* TASK DIRECTIONS *
Repeat every line of the data exactly; no picture belongs in the copy.

* SUPPLIED MATERIAL *
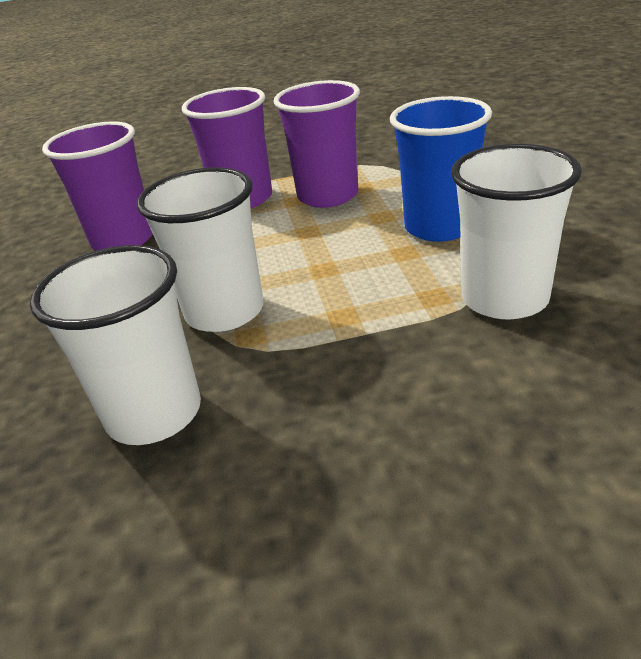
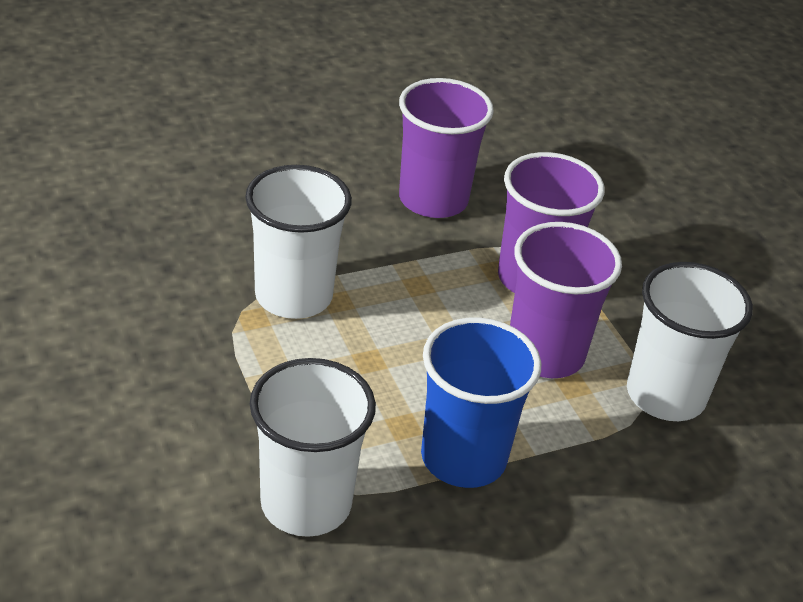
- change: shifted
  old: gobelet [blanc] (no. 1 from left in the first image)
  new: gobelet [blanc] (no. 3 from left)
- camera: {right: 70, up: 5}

* EXERCISE RESPONSE *
- change: shifted
  old: gobelet [blanc] (no. 1 from left in the first image)
  new: gobelet [blanc] (no. 3 from left)
- camera: {right: 70, up: 5}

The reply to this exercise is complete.